__TASK TO CARRY OUT__
The line containing "yellow slope D8:D9" marks the end: quote every line from the start of the records below through it, word for word.

##### THE DATA #####

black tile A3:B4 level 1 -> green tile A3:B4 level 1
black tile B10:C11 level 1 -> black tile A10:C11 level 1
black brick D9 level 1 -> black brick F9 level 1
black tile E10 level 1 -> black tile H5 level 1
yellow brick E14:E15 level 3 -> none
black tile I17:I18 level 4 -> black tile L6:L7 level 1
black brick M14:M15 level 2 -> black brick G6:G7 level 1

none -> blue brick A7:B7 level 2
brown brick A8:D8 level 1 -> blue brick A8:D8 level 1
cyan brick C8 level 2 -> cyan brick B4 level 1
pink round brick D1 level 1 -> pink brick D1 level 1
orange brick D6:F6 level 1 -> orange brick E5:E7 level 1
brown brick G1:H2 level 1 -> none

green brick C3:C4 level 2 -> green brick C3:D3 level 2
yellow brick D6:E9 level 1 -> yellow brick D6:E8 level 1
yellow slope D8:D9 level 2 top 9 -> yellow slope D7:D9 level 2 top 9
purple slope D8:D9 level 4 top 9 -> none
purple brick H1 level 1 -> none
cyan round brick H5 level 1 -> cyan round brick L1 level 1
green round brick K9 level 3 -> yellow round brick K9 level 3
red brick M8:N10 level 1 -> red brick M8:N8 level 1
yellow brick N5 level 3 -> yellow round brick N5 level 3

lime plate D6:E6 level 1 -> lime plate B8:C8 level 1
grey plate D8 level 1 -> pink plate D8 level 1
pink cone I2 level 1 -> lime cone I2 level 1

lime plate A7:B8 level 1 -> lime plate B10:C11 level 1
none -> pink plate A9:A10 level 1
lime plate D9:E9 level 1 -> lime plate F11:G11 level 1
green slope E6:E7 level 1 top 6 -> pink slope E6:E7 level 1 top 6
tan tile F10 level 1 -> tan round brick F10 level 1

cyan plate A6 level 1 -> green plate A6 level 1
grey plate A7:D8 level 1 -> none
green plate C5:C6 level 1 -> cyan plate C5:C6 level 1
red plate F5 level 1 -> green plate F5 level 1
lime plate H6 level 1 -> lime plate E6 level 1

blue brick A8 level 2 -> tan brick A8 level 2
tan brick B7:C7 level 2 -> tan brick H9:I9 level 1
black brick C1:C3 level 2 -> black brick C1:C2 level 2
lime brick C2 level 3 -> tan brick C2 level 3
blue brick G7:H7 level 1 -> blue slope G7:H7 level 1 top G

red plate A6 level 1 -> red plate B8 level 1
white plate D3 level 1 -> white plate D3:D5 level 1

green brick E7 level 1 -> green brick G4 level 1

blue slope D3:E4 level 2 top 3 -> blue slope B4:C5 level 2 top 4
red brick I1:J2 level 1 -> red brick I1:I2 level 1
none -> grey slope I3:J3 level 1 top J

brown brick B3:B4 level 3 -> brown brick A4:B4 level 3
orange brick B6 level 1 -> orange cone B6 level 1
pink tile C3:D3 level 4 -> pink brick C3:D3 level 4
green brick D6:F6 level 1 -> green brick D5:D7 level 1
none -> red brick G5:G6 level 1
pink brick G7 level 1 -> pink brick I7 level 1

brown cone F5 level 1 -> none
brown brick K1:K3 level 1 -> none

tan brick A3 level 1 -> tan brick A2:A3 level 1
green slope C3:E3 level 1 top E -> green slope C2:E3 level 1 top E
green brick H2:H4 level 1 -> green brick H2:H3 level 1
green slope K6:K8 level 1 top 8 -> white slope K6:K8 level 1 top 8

#####

__OUTPUT FOR THIS EXERCISE__
black tile A3:B4 level 1 -> green tile A3:B4 level 1
black tile B10:C11 level 1 -> black tile A10:C11 level 1
black brick D9 level 1 -> black brick F9 level 1
black tile E10 level 1 -> black tile H5 level 1
yellow brick E14:E15 level 3 -> none
black tile I17:I18 level 4 -> black tile L6:L7 level 1
black brick M14:M15 level 2 -> black brick G6:G7 level 1

none -> blue brick A7:B7 level 2
brown brick A8:D8 level 1 -> blue brick A8:D8 level 1
cyan brick C8 level 2 -> cyan brick B4 level 1
pink round brick D1 level 1 -> pink brick D1 level 1
orange brick D6:F6 level 1 -> orange brick E5:E7 level 1
brown brick G1:H2 level 1 -> none

green brick C3:C4 level 2 -> green brick C3:D3 level 2
yellow brick D6:E9 level 1 -> yellow brick D6:E8 level 1
yellow slope D8:D9 level 2 top 9 -> yellow slope D7:D9 level 2 top 9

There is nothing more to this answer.